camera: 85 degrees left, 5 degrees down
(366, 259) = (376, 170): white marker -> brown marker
───
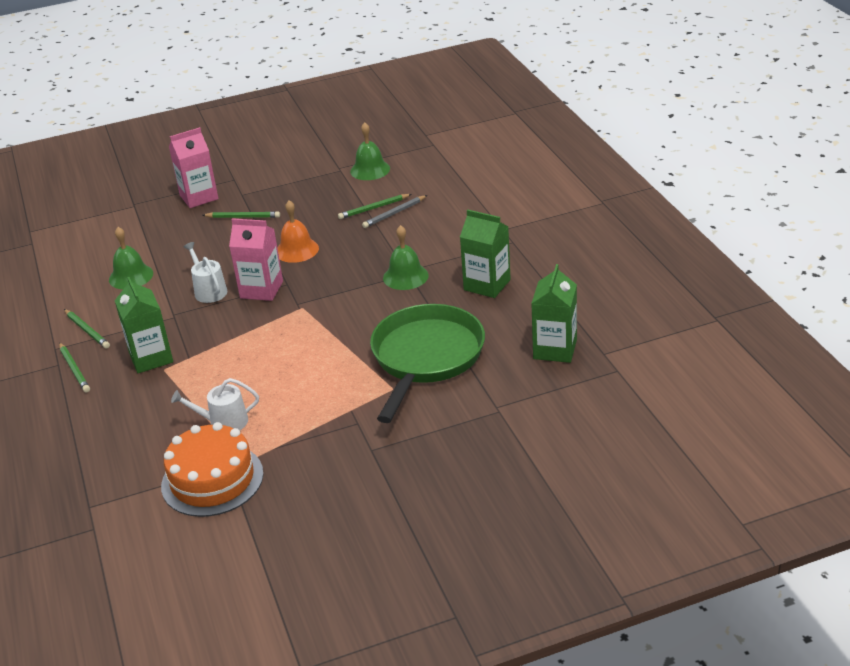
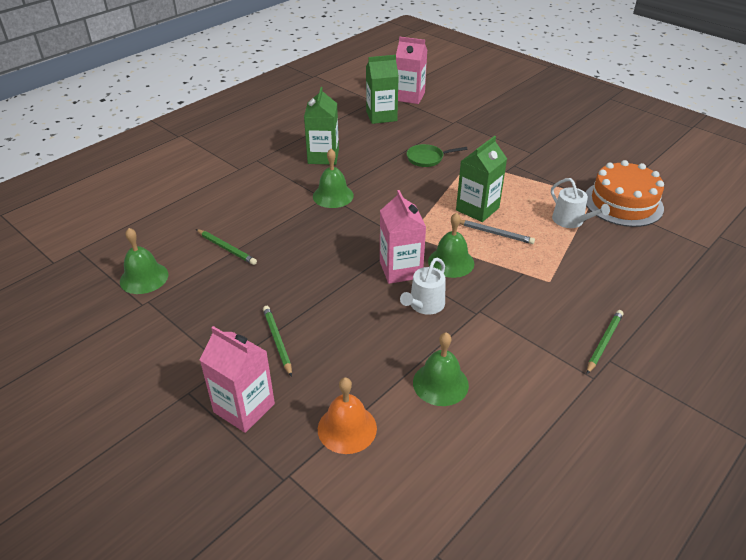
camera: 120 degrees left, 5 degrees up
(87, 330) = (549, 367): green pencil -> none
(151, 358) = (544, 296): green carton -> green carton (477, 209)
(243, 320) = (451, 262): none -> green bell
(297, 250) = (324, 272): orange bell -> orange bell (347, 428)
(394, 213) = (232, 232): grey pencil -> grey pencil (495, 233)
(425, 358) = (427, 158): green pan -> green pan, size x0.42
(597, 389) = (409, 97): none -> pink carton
───
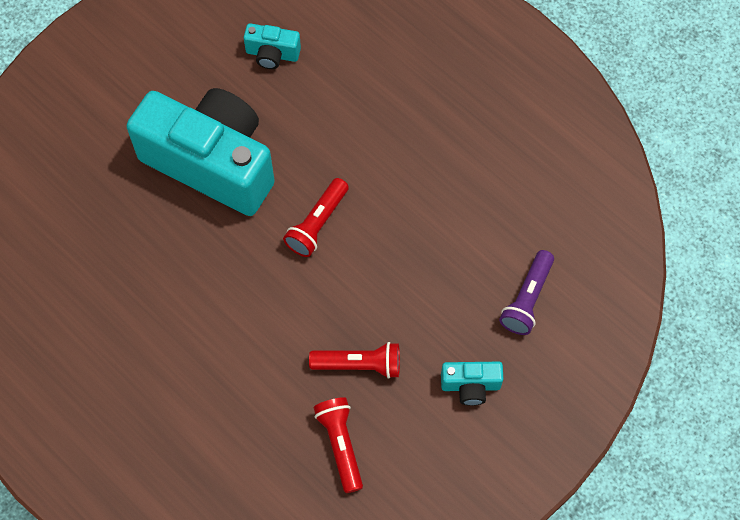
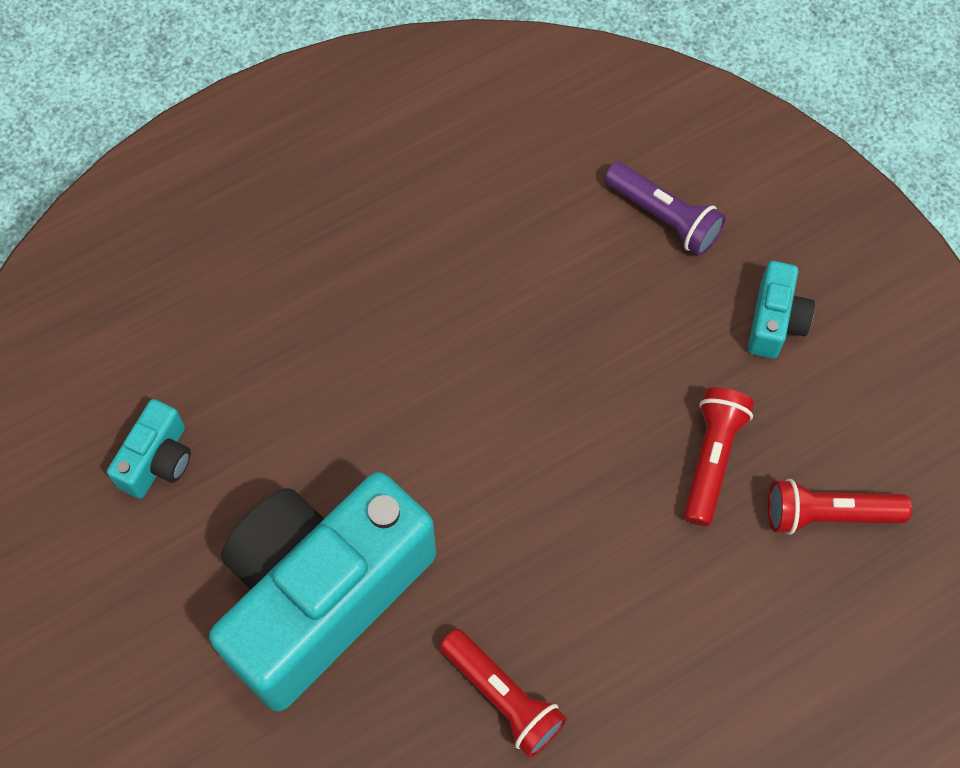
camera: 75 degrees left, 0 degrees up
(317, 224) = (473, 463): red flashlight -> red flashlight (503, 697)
───
About this exercise:
How many lines of the material hold the string "bell"? Answer with the number only.

Response box:
2